Data excerpt:

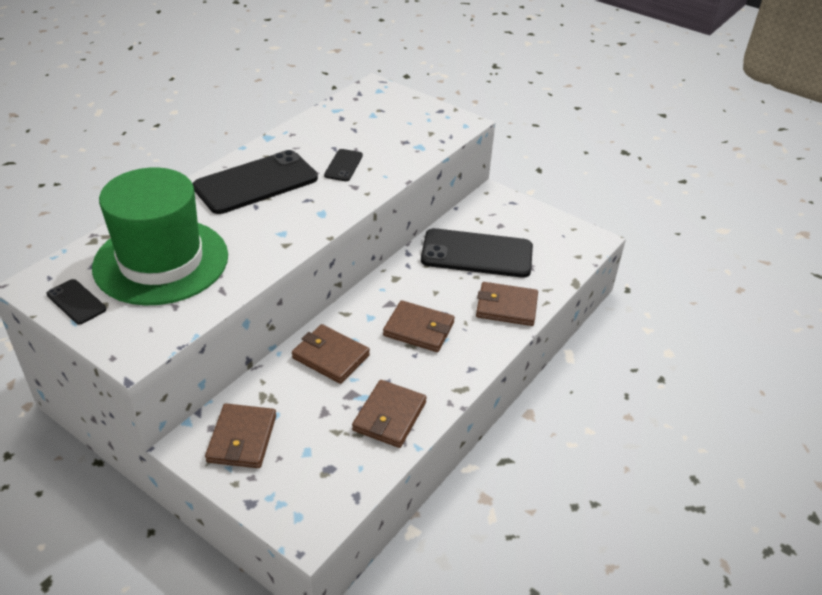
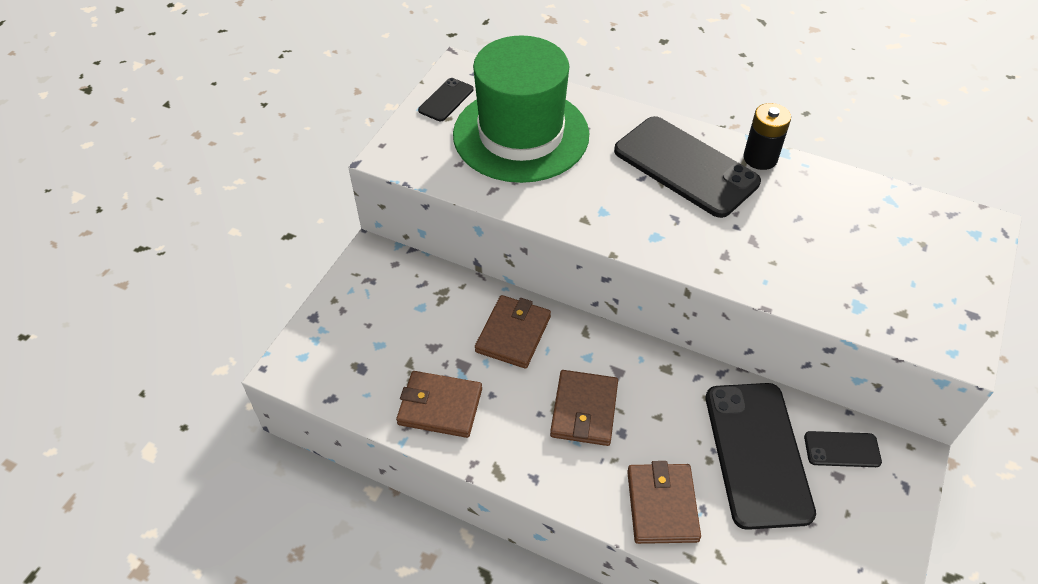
camera: 80 degrees right, 10 degrees up
brown wallet [205,404,276,468] -> none
black phone [324,149,363,181] -> black phone moved to [804,431,882,467]
none -> black battery [743,103,791,170]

Task:
Your task is to retype the listing exactly, without its pictures.

Output of the task:
camera: 80 degrees right, 10 degrees up
brown wallet [205,404,276,468] -> none
black phone [324,149,363,181] -> black phone moved to [804,431,882,467]
none -> black battery [743,103,791,170]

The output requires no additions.